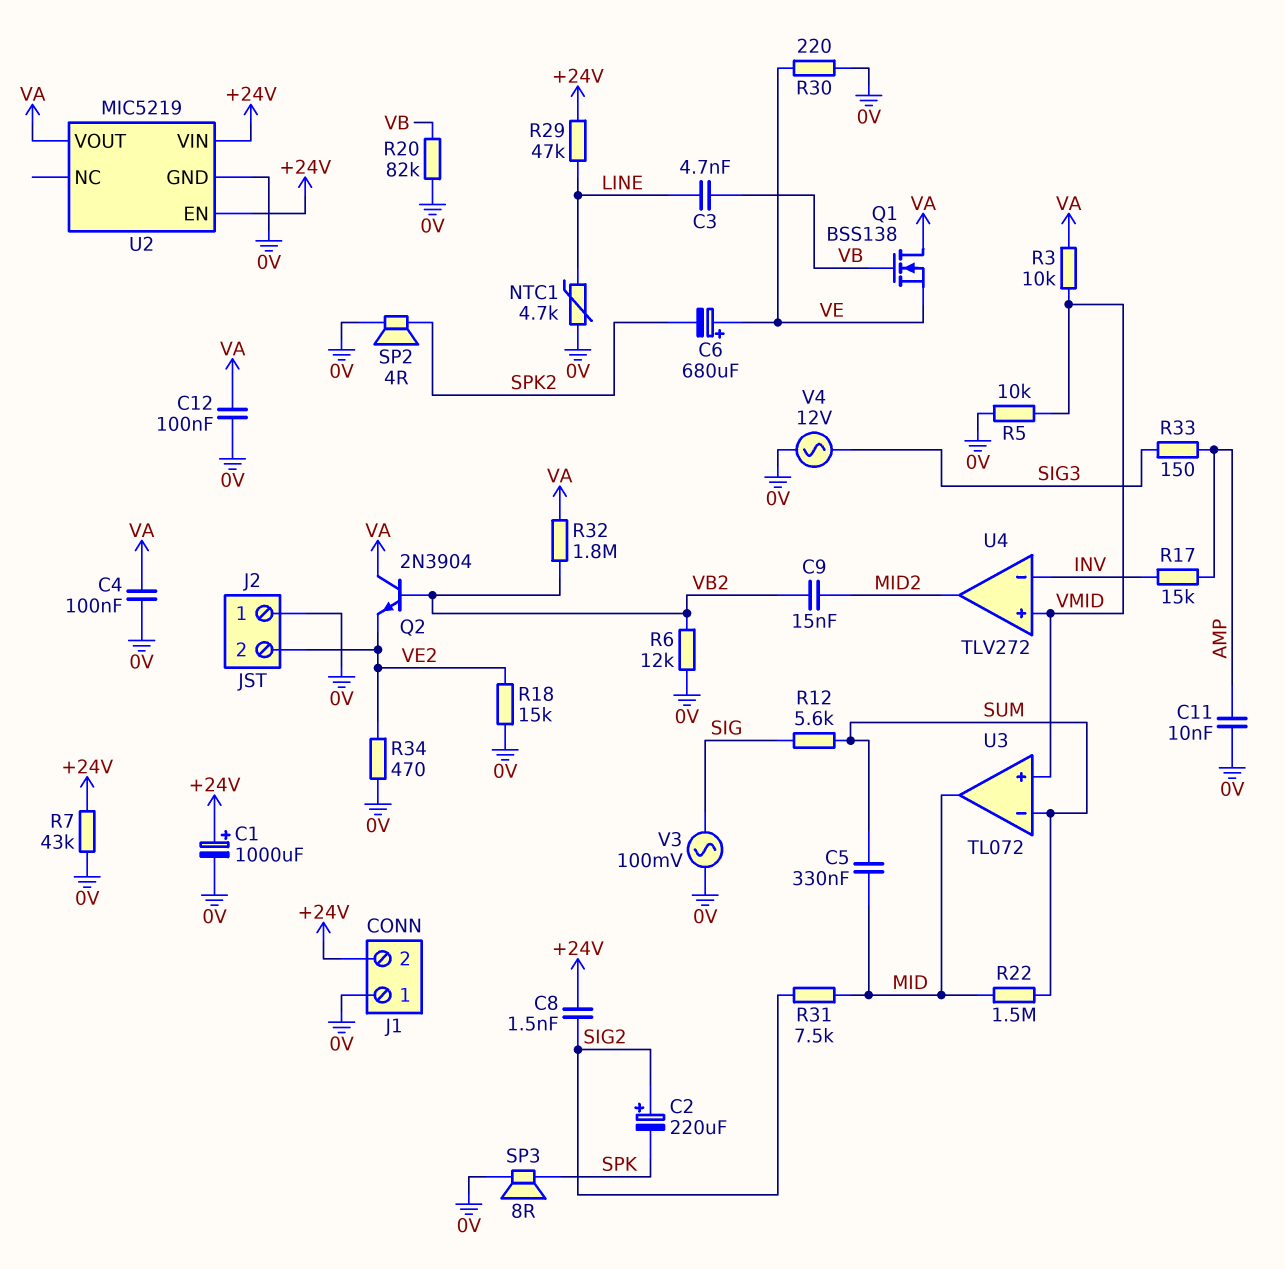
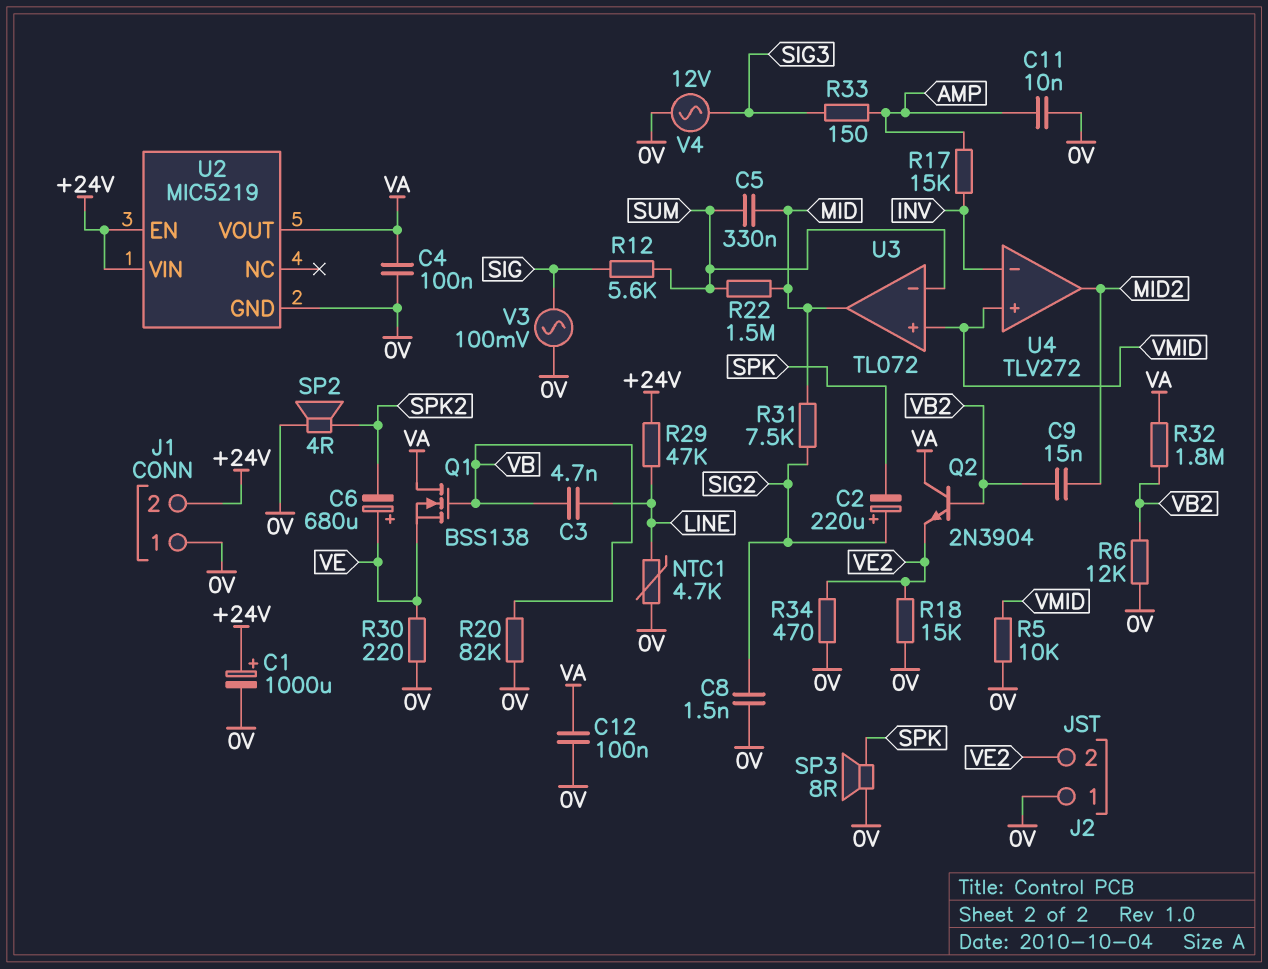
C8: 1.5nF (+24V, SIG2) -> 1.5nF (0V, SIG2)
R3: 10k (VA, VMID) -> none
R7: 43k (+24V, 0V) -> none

--

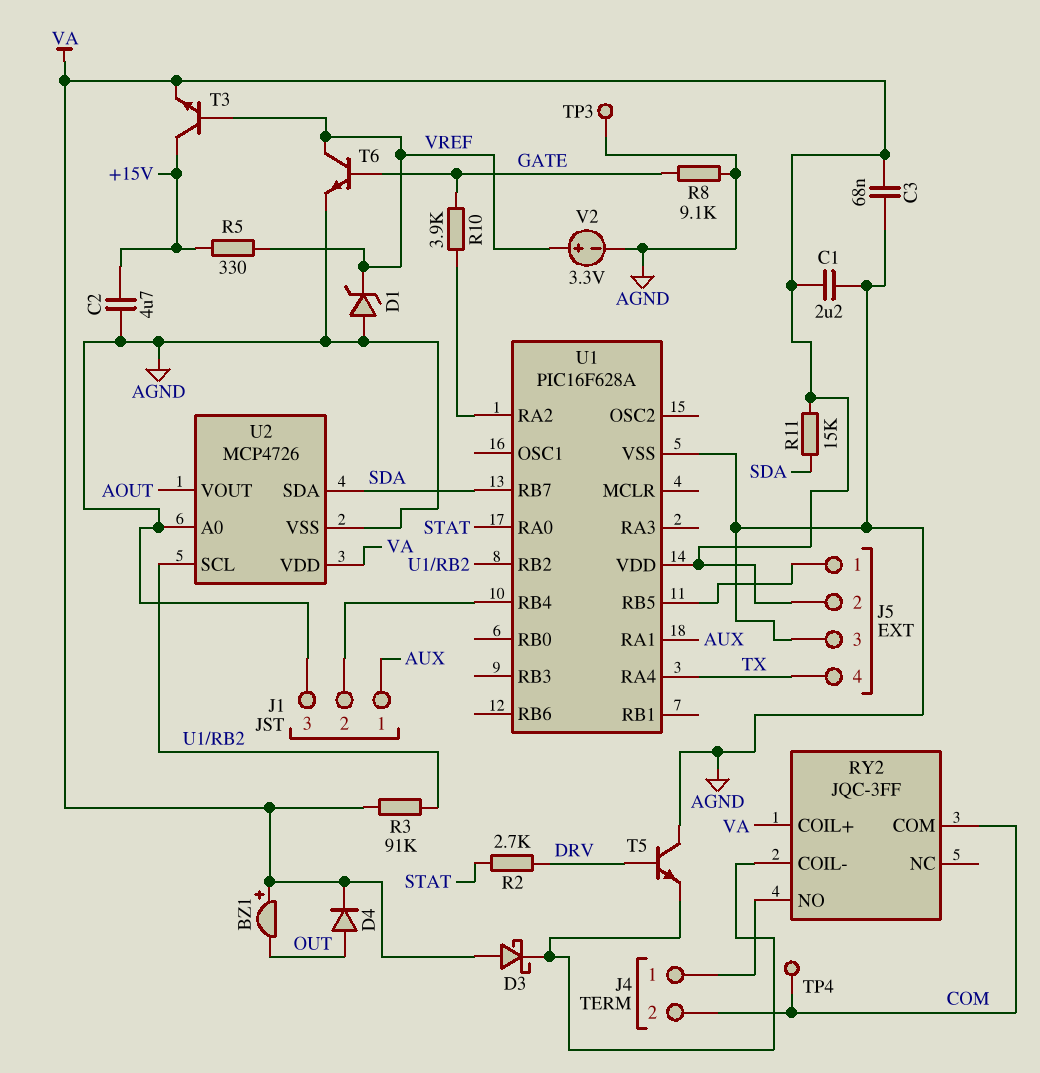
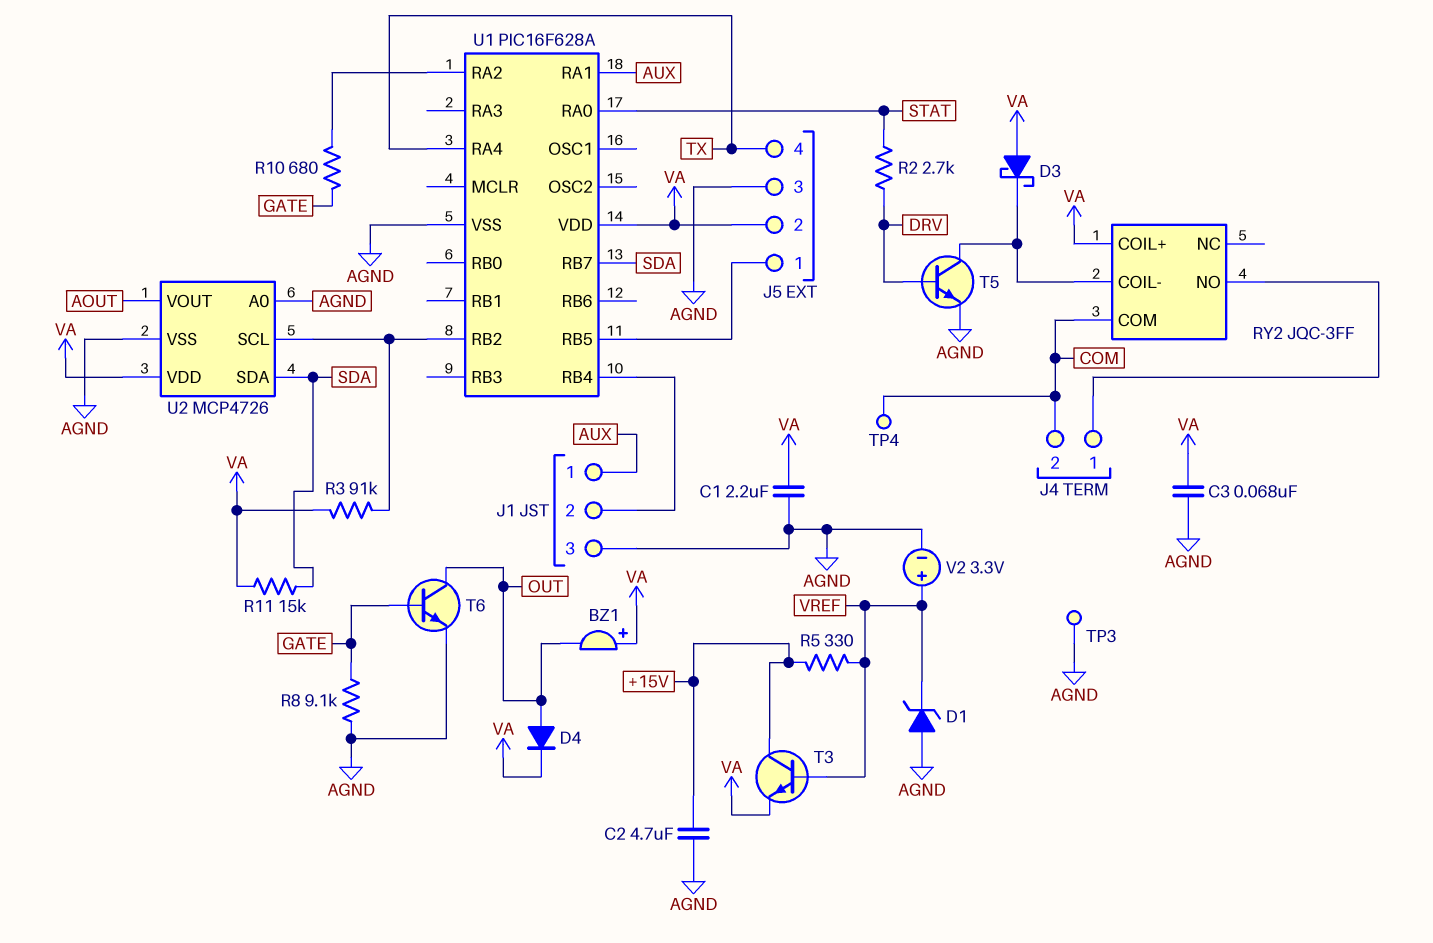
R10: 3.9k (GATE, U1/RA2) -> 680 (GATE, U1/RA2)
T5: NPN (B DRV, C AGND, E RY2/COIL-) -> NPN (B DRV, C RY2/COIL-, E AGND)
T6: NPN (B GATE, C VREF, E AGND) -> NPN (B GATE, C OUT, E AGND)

§ **Task to carry out**: From the entries above, print the lines beginning at the one with "C8: 1.5nF (+24V, SIG2) -> 1.5nF (0V, SIG2)" and stopping after the one with "R7: 43k (+24V, 0V) -> none", exactly as written and with nothing else.

§ **Written answer**:
C8: 1.5nF (+24V, SIG2) -> 1.5nF (0V, SIG2)
R3: 10k (VA, VMID) -> none
R7: 43k (+24V, 0V) -> none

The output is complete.